Assigned task: Within the records below, find each line that holds the string "left", then copy it.

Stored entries
^^^^^^^^^^^^^^^^

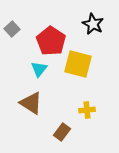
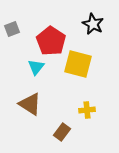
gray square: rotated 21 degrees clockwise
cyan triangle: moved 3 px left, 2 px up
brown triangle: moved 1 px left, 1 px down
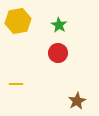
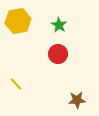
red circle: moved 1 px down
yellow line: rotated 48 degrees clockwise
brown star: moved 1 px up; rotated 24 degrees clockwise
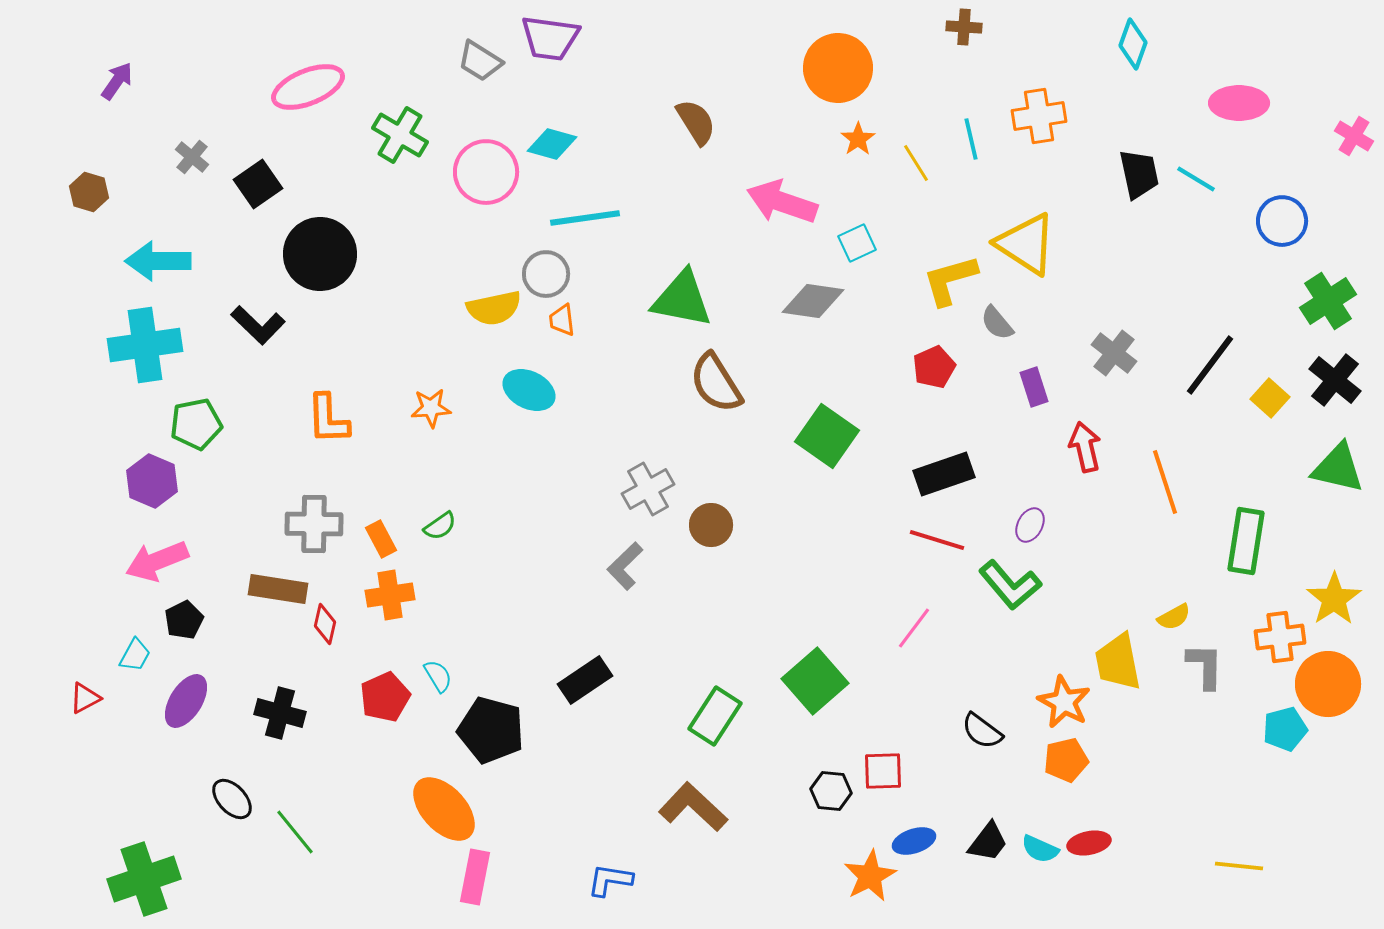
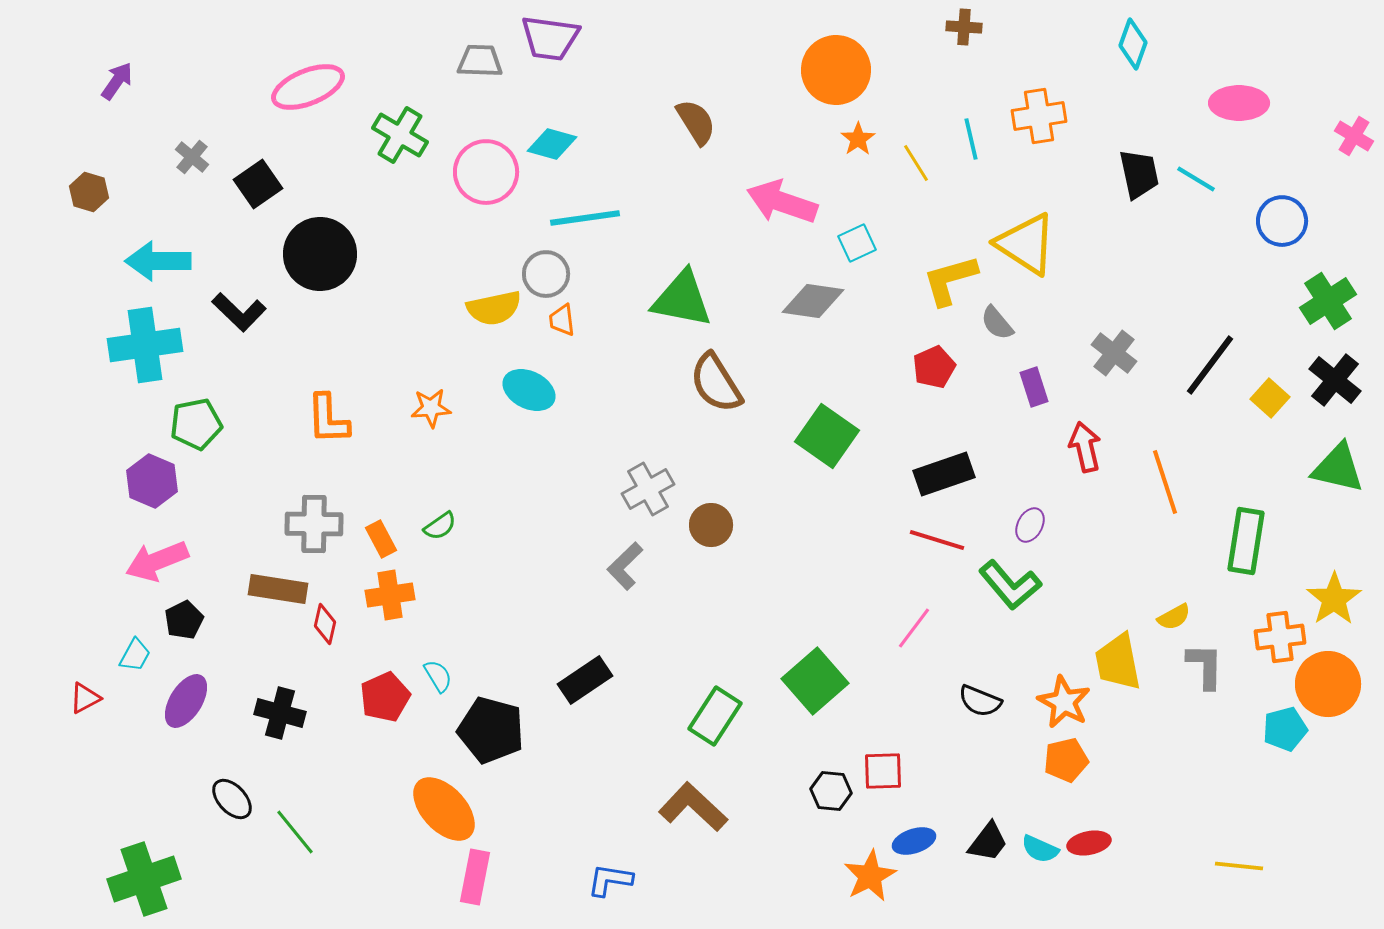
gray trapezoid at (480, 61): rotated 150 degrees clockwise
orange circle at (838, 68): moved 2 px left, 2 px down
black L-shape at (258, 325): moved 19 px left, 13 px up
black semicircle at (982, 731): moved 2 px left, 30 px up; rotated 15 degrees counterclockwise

^^^^^^^^^^^^^^^^

Result of this exercise:
cyan triangle: moved 3 px left, 2 px up
brown triangle: moved 1 px left, 1 px down
orange circle at (838, 68): moved 2 px left, 2 px down
black L-shape at (258, 325): moved 19 px left, 13 px up
black semicircle at (982, 731): moved 2 px left, 30 px up; rotated 15 degrees counterclockwise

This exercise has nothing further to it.